PROMPT: Looking at the listing below, retype exactly the lines starting at the one containing "IC204: MCP7940 -> DS1337" and ending at the one containing "R216: 1.5k (IC205/QE, n28)", both included, and nothing else.
────────────────────
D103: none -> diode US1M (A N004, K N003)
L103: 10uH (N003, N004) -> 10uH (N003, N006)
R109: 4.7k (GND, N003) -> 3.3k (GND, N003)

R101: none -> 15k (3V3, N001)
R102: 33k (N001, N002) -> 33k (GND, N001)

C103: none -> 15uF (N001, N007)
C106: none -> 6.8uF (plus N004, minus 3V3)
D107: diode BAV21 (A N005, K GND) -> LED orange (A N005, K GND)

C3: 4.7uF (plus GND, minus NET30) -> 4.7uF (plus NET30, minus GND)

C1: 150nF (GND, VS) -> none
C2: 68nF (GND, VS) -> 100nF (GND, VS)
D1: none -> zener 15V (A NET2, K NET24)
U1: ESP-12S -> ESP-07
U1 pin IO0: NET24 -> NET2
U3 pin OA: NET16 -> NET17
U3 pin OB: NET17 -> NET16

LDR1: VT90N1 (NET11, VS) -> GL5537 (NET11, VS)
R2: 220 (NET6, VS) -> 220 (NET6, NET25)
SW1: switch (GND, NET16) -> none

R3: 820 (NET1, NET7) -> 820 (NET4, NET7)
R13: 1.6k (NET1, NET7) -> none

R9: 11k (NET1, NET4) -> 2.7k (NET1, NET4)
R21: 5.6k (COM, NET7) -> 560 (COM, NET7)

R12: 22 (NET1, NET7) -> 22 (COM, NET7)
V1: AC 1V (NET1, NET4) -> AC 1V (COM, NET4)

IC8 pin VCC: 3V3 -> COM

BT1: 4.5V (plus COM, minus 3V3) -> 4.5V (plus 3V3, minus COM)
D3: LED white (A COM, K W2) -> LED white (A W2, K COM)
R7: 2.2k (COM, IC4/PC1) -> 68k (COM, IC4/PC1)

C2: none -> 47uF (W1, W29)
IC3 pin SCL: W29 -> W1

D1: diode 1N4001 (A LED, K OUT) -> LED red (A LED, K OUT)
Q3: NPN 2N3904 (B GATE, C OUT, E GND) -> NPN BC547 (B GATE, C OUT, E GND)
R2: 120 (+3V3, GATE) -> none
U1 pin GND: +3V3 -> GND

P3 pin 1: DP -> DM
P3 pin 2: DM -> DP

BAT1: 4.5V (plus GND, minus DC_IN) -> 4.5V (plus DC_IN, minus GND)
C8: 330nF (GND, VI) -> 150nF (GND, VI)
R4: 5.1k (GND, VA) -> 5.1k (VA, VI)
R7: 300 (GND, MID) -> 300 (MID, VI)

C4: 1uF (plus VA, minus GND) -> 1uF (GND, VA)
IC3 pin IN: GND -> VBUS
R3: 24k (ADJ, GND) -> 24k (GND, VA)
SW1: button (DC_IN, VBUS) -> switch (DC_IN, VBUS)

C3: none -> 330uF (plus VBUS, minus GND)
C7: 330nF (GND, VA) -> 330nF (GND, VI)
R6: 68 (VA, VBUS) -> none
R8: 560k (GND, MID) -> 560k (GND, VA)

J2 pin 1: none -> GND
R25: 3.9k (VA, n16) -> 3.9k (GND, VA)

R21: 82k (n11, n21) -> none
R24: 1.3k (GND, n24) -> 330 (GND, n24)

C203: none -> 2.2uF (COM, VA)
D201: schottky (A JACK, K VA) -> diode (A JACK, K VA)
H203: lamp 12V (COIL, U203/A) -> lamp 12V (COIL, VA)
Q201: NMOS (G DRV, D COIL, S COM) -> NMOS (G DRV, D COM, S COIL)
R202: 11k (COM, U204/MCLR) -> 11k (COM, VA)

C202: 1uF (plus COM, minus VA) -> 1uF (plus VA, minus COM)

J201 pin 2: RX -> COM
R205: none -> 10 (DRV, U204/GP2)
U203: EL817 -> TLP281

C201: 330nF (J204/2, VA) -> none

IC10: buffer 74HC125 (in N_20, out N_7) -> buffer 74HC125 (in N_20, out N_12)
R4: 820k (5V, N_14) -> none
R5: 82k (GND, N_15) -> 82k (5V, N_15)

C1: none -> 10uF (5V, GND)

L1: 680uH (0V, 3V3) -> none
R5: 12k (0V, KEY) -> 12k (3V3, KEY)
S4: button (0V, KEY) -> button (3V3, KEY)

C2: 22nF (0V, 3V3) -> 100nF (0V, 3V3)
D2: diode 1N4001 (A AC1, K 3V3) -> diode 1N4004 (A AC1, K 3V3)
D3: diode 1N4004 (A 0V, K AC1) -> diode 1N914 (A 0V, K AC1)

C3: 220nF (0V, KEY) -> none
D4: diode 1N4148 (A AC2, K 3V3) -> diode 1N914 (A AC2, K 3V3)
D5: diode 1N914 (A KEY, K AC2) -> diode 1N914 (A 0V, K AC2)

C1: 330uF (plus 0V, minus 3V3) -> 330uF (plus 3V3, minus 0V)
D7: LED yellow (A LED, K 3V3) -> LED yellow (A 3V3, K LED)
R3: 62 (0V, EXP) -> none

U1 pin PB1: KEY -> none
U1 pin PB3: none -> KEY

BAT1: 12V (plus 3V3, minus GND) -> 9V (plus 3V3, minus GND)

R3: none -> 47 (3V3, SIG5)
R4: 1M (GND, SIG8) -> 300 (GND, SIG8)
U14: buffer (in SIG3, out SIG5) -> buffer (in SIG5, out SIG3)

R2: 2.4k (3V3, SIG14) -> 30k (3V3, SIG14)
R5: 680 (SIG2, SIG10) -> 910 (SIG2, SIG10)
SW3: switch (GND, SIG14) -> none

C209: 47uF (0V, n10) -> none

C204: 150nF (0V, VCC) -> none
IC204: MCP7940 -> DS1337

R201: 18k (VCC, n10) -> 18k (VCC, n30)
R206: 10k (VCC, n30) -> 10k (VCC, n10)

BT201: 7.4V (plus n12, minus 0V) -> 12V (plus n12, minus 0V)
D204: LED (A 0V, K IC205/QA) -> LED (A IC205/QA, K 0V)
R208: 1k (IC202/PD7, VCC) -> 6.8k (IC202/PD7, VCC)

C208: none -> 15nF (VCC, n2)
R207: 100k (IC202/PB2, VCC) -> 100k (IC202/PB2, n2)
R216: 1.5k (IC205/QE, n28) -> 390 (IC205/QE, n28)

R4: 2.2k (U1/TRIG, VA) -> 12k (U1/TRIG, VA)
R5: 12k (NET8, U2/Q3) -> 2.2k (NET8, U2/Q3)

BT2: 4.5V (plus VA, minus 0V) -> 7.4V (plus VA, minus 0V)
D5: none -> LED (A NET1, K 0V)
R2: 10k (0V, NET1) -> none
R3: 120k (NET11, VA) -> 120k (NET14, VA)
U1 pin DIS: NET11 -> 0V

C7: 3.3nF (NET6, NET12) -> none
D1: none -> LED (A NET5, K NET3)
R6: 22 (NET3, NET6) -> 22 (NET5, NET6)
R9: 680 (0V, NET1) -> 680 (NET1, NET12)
────────────────────
SOLUTION:
IC204: MCP7940 -> DS1337

R201: 18k (VCC, n10) -> 18k (VCC, n30)
R206: 10k (VCC, n30) -> 10k (VCC, n10)

BT201: 7.4V (plus n12, minus 0V) -> 12V (plus n12, minus 0V)
D204: LED (A 0V, K IC205/QA) -> LED (A IC205/QA, K 0V)
R208: 1k (IC202/PD7, VCC) -> 6.8k (IC202/PD7, VCC)

C208: none -> 15nF (VCC, n2)
R207: 100k (IC202/PB2, VCC) -> 100k (IC202/PB2, n2)
R216: 1.5k (IC205/QE, n28) -> 390 (IC205/QE, n28)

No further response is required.